DESCRIPTION OF THE TASK:
Please report how many lines in the records below contain the word "carton", giving only that number.

........

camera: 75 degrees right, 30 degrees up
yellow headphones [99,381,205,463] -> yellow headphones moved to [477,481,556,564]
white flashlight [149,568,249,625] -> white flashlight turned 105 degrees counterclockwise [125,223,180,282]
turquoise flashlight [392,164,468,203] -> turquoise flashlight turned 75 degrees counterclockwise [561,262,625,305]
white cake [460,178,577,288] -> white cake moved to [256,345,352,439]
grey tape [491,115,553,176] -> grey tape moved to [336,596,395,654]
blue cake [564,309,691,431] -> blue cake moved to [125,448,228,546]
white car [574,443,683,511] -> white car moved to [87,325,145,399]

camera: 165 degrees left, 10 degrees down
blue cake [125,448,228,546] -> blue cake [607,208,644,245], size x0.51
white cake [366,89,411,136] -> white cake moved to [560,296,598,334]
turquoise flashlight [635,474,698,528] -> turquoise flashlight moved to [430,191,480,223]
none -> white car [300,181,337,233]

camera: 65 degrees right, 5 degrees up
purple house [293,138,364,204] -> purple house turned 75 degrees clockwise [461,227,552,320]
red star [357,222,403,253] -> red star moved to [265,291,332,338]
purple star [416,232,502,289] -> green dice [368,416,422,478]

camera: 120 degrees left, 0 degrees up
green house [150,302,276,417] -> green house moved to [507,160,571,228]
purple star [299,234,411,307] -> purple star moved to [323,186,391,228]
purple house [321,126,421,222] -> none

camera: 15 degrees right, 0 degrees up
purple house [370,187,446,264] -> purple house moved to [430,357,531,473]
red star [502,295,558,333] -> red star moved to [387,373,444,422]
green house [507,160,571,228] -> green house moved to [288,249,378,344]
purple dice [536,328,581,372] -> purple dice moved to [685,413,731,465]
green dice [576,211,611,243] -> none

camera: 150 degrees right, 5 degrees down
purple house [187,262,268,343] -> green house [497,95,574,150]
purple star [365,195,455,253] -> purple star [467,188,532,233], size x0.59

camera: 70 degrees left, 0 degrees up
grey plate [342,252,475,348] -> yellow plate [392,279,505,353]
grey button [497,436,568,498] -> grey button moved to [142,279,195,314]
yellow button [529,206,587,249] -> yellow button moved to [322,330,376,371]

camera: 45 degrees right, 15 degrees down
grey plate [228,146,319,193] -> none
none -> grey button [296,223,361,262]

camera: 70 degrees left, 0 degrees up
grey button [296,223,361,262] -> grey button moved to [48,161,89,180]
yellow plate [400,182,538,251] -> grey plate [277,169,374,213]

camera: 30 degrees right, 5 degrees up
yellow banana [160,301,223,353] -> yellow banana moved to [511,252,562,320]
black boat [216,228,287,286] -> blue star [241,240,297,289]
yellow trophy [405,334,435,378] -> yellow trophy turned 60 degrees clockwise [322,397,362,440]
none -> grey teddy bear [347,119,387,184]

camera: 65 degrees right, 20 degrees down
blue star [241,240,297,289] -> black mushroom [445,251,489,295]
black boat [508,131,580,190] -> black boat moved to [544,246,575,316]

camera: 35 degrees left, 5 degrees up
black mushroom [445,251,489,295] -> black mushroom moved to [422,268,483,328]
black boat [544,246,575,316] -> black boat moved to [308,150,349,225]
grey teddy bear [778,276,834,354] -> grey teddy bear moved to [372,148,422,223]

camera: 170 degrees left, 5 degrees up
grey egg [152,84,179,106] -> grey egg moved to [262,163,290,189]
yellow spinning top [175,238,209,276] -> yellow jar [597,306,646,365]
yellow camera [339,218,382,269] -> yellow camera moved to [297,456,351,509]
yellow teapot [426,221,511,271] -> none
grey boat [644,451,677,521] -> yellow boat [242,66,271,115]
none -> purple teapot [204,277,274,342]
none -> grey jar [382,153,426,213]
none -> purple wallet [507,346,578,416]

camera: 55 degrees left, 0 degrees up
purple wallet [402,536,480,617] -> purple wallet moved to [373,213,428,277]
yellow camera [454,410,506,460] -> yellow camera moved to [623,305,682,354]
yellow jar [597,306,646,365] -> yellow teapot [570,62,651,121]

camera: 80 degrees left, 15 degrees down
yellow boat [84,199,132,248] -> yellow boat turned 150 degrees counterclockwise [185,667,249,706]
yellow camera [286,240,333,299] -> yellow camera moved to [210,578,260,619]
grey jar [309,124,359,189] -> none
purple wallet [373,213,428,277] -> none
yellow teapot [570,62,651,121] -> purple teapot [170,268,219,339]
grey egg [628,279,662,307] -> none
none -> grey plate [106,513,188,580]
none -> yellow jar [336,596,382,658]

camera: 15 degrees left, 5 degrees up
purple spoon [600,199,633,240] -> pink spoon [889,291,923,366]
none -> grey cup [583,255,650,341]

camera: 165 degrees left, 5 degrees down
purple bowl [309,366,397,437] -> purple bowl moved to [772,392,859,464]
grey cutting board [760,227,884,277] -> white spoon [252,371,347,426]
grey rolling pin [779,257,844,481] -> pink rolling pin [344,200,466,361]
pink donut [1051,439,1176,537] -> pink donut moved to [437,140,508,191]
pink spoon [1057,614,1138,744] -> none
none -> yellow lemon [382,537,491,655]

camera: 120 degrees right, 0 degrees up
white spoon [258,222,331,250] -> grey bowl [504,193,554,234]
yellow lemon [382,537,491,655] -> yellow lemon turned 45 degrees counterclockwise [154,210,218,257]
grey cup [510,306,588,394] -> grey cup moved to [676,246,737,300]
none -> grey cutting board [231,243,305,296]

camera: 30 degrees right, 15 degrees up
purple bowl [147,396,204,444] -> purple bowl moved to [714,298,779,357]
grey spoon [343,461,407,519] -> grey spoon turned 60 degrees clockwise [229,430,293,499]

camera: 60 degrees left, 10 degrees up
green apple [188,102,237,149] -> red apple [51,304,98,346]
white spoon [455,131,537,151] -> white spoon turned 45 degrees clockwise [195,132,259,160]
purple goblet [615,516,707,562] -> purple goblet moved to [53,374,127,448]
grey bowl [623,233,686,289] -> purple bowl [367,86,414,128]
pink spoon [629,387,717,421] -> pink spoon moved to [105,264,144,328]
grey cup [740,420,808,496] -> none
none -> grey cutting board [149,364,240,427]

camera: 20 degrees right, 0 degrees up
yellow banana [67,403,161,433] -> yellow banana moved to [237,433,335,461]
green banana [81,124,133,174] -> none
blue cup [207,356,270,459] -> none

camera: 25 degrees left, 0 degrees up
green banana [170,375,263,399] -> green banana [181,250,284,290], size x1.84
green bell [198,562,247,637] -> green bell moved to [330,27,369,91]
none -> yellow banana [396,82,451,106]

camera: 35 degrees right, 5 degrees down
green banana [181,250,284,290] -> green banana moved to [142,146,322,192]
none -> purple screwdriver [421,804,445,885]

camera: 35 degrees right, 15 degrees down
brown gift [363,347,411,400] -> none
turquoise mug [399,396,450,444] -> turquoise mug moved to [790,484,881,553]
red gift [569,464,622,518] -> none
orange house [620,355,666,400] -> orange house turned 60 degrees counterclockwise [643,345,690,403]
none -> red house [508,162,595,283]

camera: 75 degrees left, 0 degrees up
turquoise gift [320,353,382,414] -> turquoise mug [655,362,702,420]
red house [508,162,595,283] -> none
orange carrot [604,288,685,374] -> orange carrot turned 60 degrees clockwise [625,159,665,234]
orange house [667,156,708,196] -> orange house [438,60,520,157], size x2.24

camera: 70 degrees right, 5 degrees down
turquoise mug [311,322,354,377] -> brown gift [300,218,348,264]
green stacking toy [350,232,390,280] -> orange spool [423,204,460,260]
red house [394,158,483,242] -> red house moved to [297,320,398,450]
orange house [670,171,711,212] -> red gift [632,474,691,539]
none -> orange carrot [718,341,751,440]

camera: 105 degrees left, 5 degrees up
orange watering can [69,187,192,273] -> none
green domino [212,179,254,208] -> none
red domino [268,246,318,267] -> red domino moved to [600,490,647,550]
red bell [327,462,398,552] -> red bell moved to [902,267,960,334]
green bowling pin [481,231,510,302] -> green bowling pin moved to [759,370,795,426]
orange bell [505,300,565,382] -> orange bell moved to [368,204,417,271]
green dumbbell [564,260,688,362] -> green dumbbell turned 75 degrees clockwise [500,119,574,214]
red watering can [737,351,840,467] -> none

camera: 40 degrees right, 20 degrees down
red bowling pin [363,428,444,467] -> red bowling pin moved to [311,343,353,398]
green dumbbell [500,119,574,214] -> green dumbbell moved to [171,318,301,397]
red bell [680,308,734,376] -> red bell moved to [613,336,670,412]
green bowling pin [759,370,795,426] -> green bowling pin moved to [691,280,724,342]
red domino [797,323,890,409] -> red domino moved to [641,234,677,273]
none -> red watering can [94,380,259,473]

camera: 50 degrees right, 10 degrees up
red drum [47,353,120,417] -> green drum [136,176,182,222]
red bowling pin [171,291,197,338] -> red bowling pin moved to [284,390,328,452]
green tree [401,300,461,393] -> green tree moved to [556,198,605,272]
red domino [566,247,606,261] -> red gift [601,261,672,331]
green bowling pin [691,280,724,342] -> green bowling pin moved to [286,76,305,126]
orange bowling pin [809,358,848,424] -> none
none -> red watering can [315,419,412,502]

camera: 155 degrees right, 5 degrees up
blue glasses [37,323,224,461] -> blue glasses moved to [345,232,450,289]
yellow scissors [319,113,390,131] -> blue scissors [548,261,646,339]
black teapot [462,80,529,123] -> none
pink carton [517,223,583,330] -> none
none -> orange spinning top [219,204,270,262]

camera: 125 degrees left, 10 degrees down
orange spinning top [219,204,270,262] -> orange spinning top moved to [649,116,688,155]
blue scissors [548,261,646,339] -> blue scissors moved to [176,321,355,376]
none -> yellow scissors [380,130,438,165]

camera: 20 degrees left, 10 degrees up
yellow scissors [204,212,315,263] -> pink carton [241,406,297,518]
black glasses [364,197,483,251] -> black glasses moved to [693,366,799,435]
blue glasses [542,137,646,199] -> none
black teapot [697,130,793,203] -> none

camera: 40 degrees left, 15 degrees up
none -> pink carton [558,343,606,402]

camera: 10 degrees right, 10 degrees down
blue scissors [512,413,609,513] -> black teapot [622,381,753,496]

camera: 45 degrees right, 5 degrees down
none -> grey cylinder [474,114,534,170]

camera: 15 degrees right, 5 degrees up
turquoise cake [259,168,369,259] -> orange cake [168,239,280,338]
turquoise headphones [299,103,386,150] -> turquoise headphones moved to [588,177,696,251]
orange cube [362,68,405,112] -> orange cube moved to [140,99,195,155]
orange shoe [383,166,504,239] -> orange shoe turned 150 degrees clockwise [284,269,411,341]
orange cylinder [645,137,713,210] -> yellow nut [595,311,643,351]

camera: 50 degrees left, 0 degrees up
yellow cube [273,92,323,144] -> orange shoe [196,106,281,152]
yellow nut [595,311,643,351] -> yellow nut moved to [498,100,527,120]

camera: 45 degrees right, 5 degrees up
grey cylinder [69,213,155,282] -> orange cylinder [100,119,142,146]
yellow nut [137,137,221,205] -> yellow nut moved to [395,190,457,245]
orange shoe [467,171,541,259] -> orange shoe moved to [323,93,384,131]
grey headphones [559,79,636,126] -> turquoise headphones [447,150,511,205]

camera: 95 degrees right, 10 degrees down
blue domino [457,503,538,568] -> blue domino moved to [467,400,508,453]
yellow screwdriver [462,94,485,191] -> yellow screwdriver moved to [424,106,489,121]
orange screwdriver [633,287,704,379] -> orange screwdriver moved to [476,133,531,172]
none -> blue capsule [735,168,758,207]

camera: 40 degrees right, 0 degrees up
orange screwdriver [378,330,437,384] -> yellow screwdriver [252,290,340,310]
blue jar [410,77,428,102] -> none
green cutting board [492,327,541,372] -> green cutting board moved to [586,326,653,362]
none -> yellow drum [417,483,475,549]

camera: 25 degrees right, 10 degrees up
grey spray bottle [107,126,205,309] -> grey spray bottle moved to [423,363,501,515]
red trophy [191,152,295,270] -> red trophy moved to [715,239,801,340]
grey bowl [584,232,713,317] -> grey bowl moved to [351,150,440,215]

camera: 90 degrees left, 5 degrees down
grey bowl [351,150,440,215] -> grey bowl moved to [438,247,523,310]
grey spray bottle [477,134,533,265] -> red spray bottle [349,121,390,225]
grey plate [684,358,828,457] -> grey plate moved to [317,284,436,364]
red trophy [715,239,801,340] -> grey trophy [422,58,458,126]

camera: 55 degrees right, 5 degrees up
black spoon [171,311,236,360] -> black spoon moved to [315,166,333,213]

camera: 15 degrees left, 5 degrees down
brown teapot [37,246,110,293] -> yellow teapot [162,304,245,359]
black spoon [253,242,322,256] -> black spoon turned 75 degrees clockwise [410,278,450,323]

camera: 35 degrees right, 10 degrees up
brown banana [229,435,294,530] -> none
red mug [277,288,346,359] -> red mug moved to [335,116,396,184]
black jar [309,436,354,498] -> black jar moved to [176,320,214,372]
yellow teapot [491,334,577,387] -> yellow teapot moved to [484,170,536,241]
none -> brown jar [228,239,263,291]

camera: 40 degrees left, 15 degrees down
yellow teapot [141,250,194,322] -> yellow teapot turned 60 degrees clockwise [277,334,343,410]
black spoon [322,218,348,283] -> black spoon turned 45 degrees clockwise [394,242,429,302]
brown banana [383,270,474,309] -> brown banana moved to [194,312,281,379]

........

COMPLETED EXERCISE:
3